#### [ACCIÓN REQUERIDA]
Vuelca en una tabla Markdown todo el listado que va desde la línea que contiene "This screenshot has height=512, width=384." hasta la que contiene "Could you tell", ambas incluidas, sin las líneas en blanco. Usa la columna n para el número de fila y la columna Línea para el texto de cada una.

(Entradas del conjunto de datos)
-*-
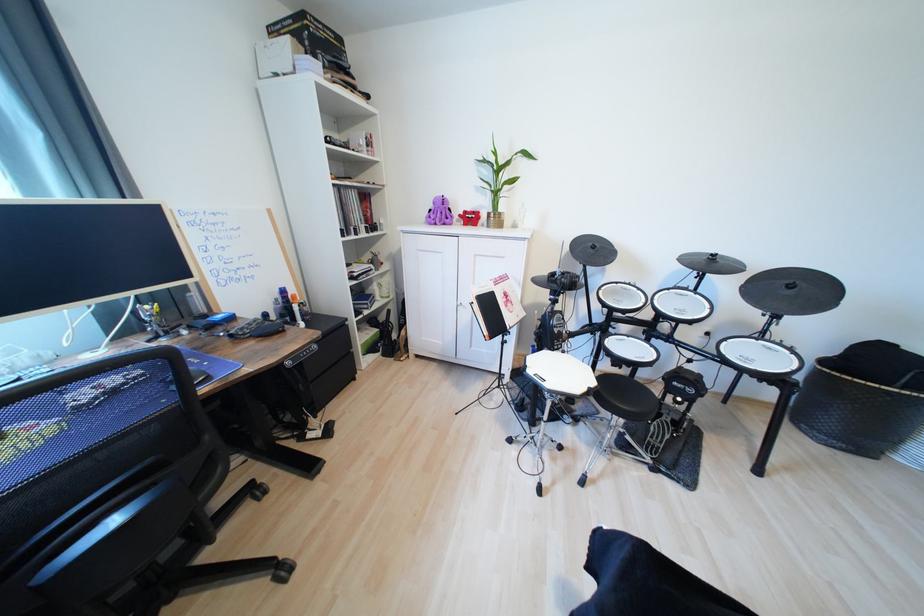
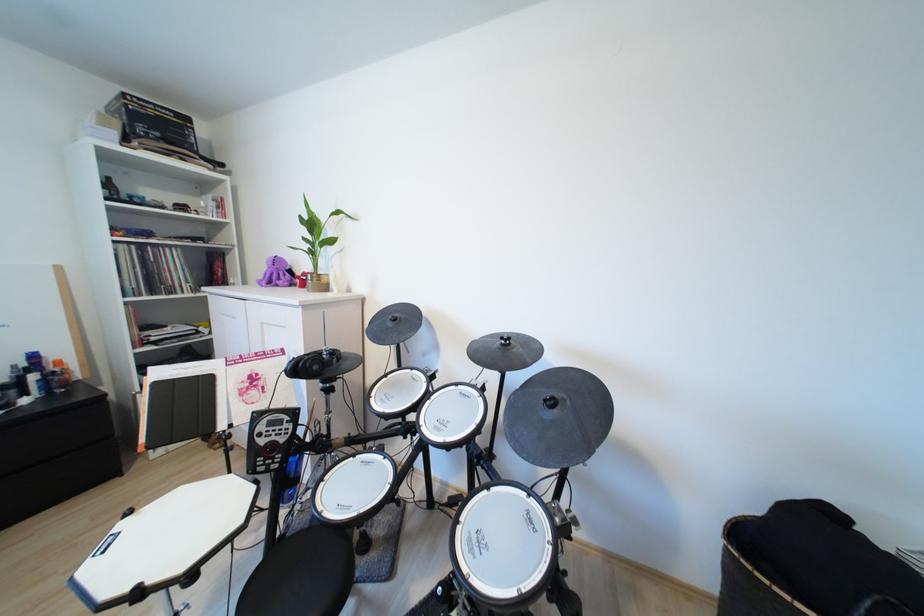
Locate, in the second image, the point that corresponds to (300,298) in the first image.

(66, 363)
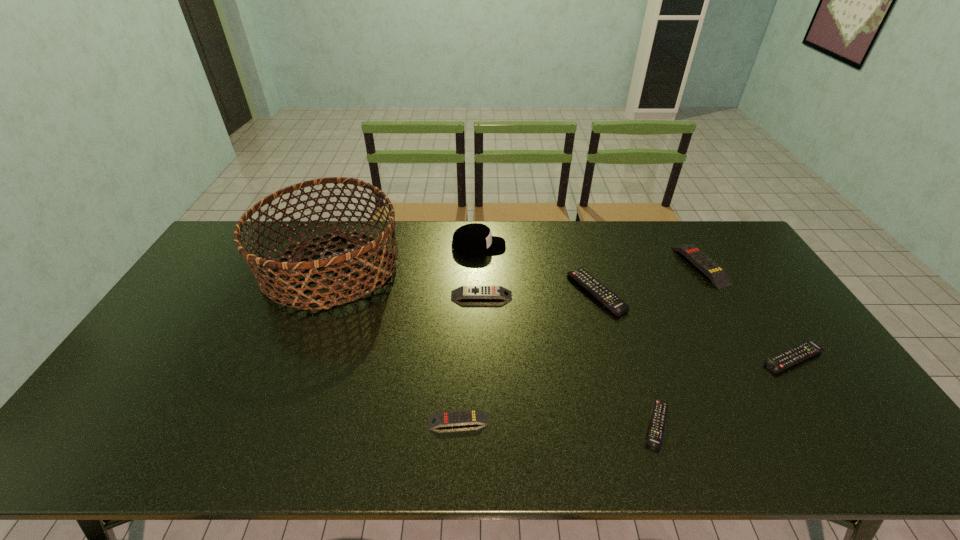
Locate an element on the screen. The image size is (960, 540). blank region between the tallest object and the farthest yellow remote control is located at coordinates (516, 266).

Identify which object is the second nearest to the rightmost black remote control. Please provide its 2D coordinates. Your answer should be formatted as a tuple, i.e. [(x, y)], where the tuple contains the x and y coordinates of a point satisfying the conditions above.

[(658, 418)]

The height and width of the screenshot is (540, 960). What are the coordinates of `object that stands as the fifth closest to the nearest black remote control` in the screenshot? It's located at (717, 275).

Identify the location of remote control that is the second nearest to the seventh shortest object. This screenshot has width=960, height=540. (610, 300).

What are the coordinates of `remote control that is the fifth closest one to the smallest black remote control` in the screenshot? It's located at (717, 275).

Locate an element on the screen. The height and width of the screenshot is (540, 960). the second closest yellow remote control to the basket is located at coordinates (465, 417).

Find the location of `yellow remote control that is the second closest one to the cap`. yellow remote control that is the second closest one to the cap is located at coordinates (717, 275).

In order to click on black remote control that stands as the closest to the biggest black remote control in this screenshot , I will do `click(658, 418)`.

This screenshot has height=540, width=960. I want to click on the closest black remote control to the biggest black remote control, so click(658, 418).

This screenshot has height=540, width=960. Find the location of `free location that satisfies the following two spatial constraints: 1. on the front-facing side of the black cap; 2. on the left side of the shortest remote control`. free location that satisfies the following two spatial constraints: 1. on the front-facing side of the black cap; 2. on the left side of the shortest remote control is located at coordinates (478, 424).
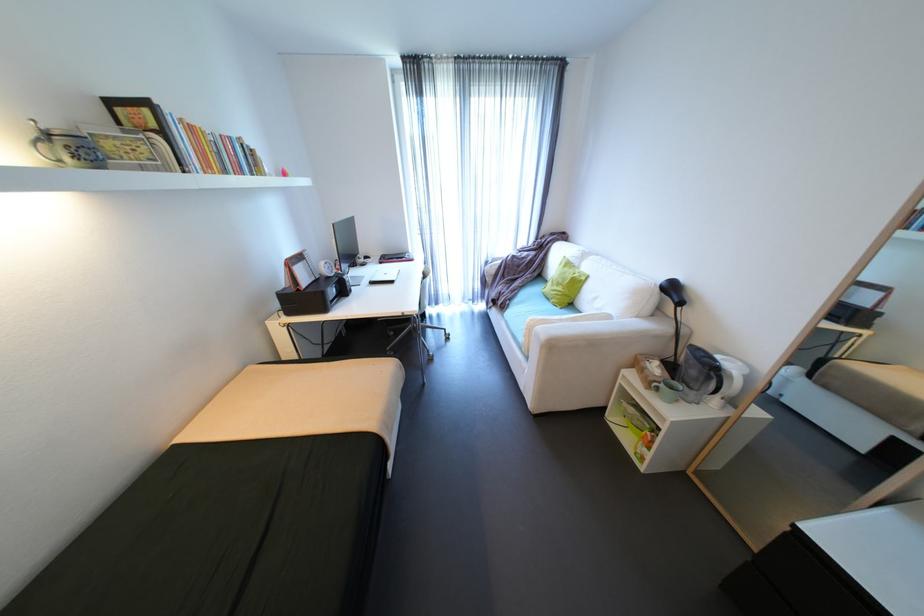
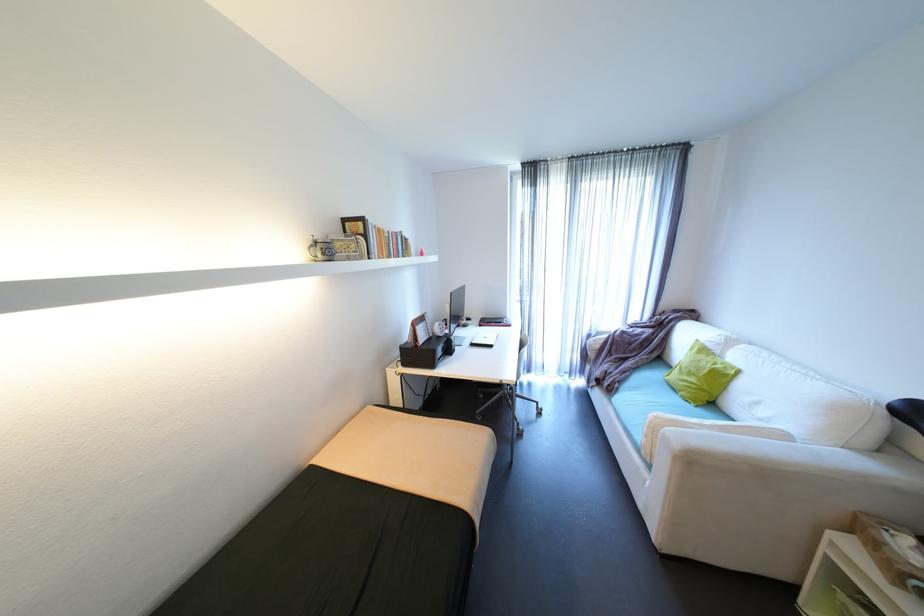
Question: The camera is either moving clockwise (left) or counter-clockwise (right) around the object. The first image is from the beginning of the video and the second image is from the end. Is the camera moving left or right when shooting the video?

Choices:
 (A) Left
 (B) Right

Answer: (B)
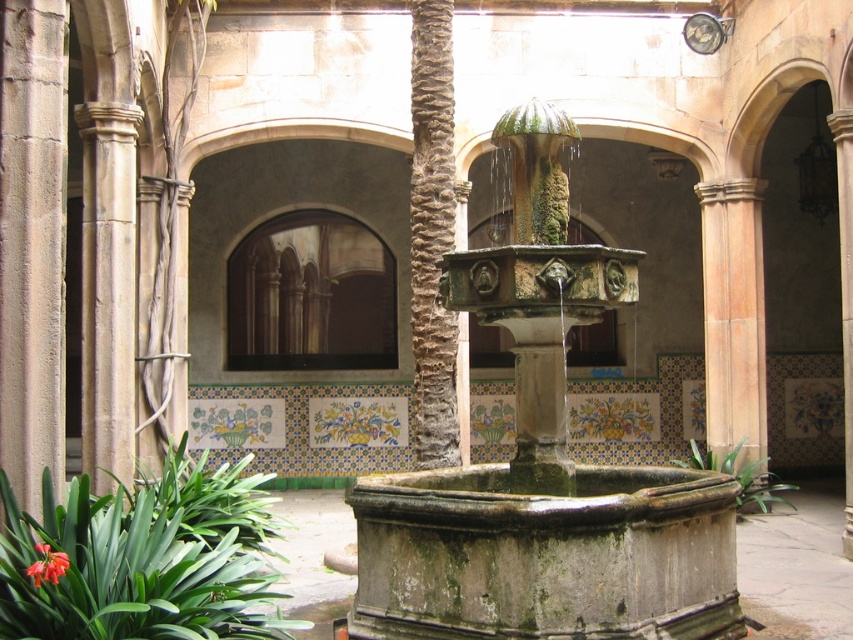
You are standing in the courtyard and want to locate the rough textured stone pillar at center. According to the coordinates provided, where should you look?

The rough textured stone pillar at center is located at point coordinates of (432, 236).

You are standing in the courtyard and want to place a small bench near the green leafy plant at center. Based on its coordinates, where should you position the bench to ensure it is closest to the plant?

The green leafy plant at center is located at coordinates point (x=741, y=476). To place the bench closest to the plant, position it near those coordinates.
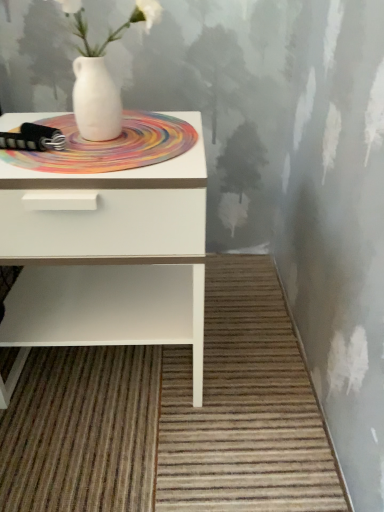
From the picture: What is the approximate width of white matte vase at upper center?

It is 7.12 inches.

This screenshot has height=512, width=384. In order to click on white glossy nightstand at left in this screenshot , I will do `click(107, 208)`.

Can you confirm if white matte vase at upper center is smaller than white glossy nightstand at left?

Yes.

Is white matte vase at upper center next to white glossy nightstand at left and touching it?

No, white matte vase at upper center is not beside white glossy nightstand at left.

This screenshot has width=384, height=512. In order to click on nightstand below the white matte vase at upper center (from the image's perspective) in this screenshot , I will do [x=107, y=208].

Consider the image. Is multicolored woven mat at center wider than white matte vase at upper center?

Yes, multicolored woven mat at center is wider than white matte vase at upper center.

Is multicolored woven mat at center aimed at white matte vase at upper center?

No, multicolored woven mat at center is not turned towards white matte vase at upper center.

From the image's perspective, which is below, multicolored woven mat at center or white matte vase at upper center?

multicolored woven mat at center.

Could you tell me if white glossy nightstand at left is turned towards white matte vase at upper center?

No, white glossy nightstand at left is not aimed at white matte vase at upper center.

In the scene shown: Between white glossy nightstand at left and white matte vase at upper center, which one has more height?

white glossy nightstand at left.

Which is behind, white glossy nightstand at left or white matte vase at upper center?

white glossy nightstand at left is behind.

In terms of size, does white glossy nightstand at left appear bigger or smaller than white matte vase at upper center?

white glossy nightstand at left is bigger than white matte vase at upper center.

From the image's perspective, which is above, white matte vase at upper center or multicolored woven mat at center?

white matte vase at upper center is shown above in the image.

In the scene shown: Can you confirm if white matte vase at upper center is taller than multicolored woven mat at center?

Correct, white matte vase at upper center is much taller as multicolored woven mat at center.

Is point (121, 32) positioned before point (154, 120)?

No, it is behind (154, 120).

Which object is positioned more to the right, white matte vase at upper center or multicolored woven mat at center?

white matte vase at upper center.

From a real-world perspective, is multicolored woven mat at center on top of white glossy nightstand at left?

Yes, from a real-world perspective, multicolored woven mat at center is on top of white glossy nightstand at left.

Which is more to the left, multicolored woven mat at center or white glossy nightstand at left?

white glossy nightstand at left is more to the left.

From the image's perspective, is multicolored woven mat at center above or below white glossy nightstand at left?

Clearly, from the image's perspective, multicolored woven mat at center is above white glossy nightstand at left.

Considering the sizes of objects white glossy nightstand at left and multicolored woven mat at center in the image provided, who is thinner, white glossy nightstand at left or multicolored woven mat at center?

multicolored woven mat at center.

Is white glossy nightstand at left beside multicolored woven mat at center?

white glossy nightstand at left and multicolored woven mat at center are not in contact.

From a real-world perspective, between white glossy nightstand at left and multicolored woven mat at center, who is vertically higher?

multicolored woven mat at center is physically above.

Locate an element on the screen. This screenshot has width=384, height=512. floral arrangement above the white glossy nightstand at left (from the image's perspective) is located at coordinates (101, 73).

The width and height of the screenshot is (384, 512). I want to click on mat behind the white matte vase at upper center, so click(x=110, y=146).

Which object lies further to the anchor point white matte vase at upper center, multicolored woven mat at center or white glossy nightstand at left?

white glossy nightstand at left lies further to white matte vase at upper center than the other object.

Estimate the real-world distances between objects in this image. Which object is closer to white matte vase at upper center, white glossy nightstand at left or multicolored woven mat at center?

The object closer to white matte vase at upper center is multicolored woven mat at center.

Estimate the real-world distances between objects in this image. Which object is further from multicolored woven mat at center, white matte vase at upper center or white glossy nightstand at left?

white glossy nightstand at left lies further to multicolored woven mat at center than the other object.

Estimate the real-world distances between objects in this image. Which object is closer to white glossy nightstand at left, multicolored woven mat at center or white matte vase at upper center?

multicolored woven mat at center is positioned closer to the anchor white glossy nightstand at left.

Which object lies further to the anchor point multicolored woven mat at center, white glossy nightstand at left or white matte vase at upper center?

white glossy nightstand at left is further to multicolored woven mat at center.

Looking at this image, from the image, which object appears to be nearer to white glossy nightstand at left, white matte vase at upper center or multicolored woven mat at center?

multicolored woven mat at center.

Locate an element on the screen. Image resolution: width=384 pixels, height=512 pixels. mat that lies between white matte vase at upper center and white glossy nightstand at left from top to bottom is located at coordinates (110, 146).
-*-
#### [CUADRO DE RESPUESTA]
| n | Línea |
|---|---|
| 1 | This screenshot has height=512, width=384. In order to click on white glossy nightstand at left in this screenshot , I will do `click(107, 208)`. |
| 2 | Can you confirm if white matte vase at upper center is smaller than white glossy nightstand at left? |
| 3 | Yes. |
| 4 | Is white matte vase at upper center next to white glossy nightstand at left and touching it? |
| 5 | No, white matte vase at upper center is not beside white glossy nightstand at left. |
| 6 | This screenshot has width=384, height=512. In order to click on nightstand below the white matte vase at upper center (from the image's perspective) in this screenshot , I will do [x=107, y=208]. |
| 7 | Consider the image. Is multicolored woven mat at center wider than white matte vase at upper center? |
| 8 | Yes, multicolored woven mat at center is wider than white matte vase at upper center. |
| 9 | Is multicolored woven mat at center aimed at white matte vase at upper center? |
| 10 | No, multicolored woven mat at center is not turned towards white matte vase at upper center. |
| 11 | From the image's perspective, which is below, multicolored woven mat at center or white matte vase at upper center? |
| 12 | multicolored woven mat at center. |
| 13 | Could you tell me if white glossy nightstand at left is turned towards white matte vase at upper center? |